» **PROBLEM DESCRIPTION**
For every line in the material, output its text exactly and exclude any image it holds.

» **DATASET EXTRACT**
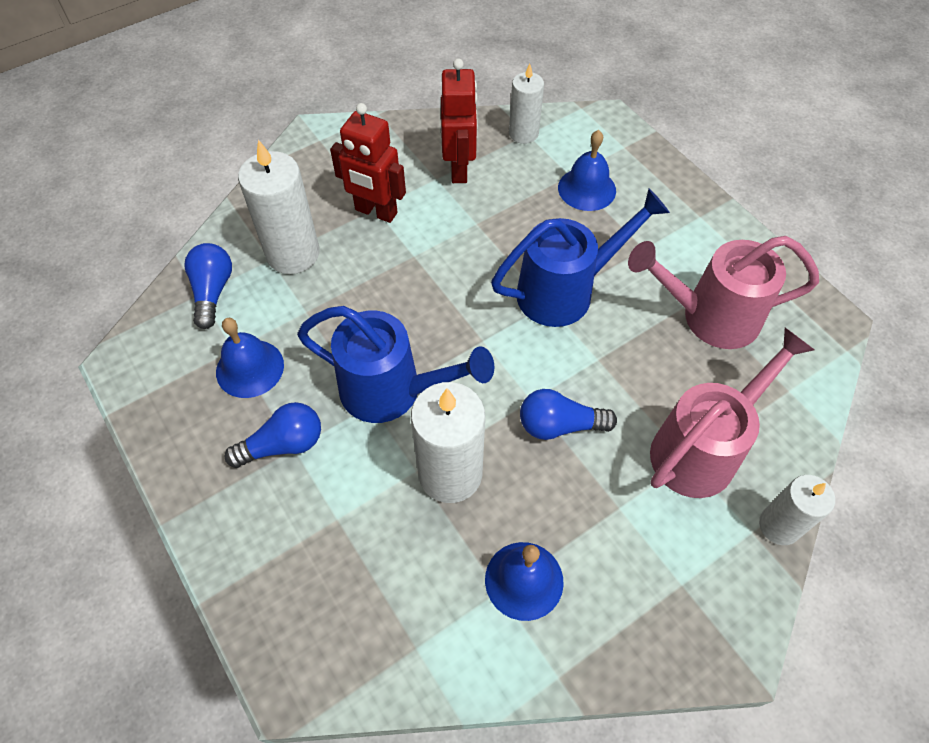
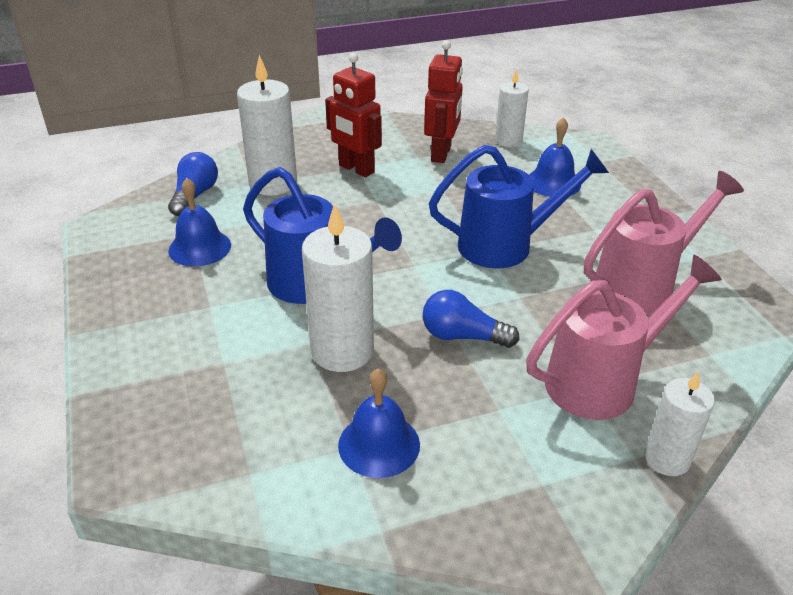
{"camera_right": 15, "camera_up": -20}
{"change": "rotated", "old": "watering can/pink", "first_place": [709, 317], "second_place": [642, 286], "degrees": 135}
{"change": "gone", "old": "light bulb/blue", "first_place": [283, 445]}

» **OUTPUT OF THE EXERCISE**
{"camera_right": 15, "camera_up": -20}
{"change": "rotated", "old": "watering can/pink", "first_place": [709, 317], "second_place": [642, 286], "degrees": 135}
{"change": "gone", "old": "light bulb/blue", "first_place": [283, 445]}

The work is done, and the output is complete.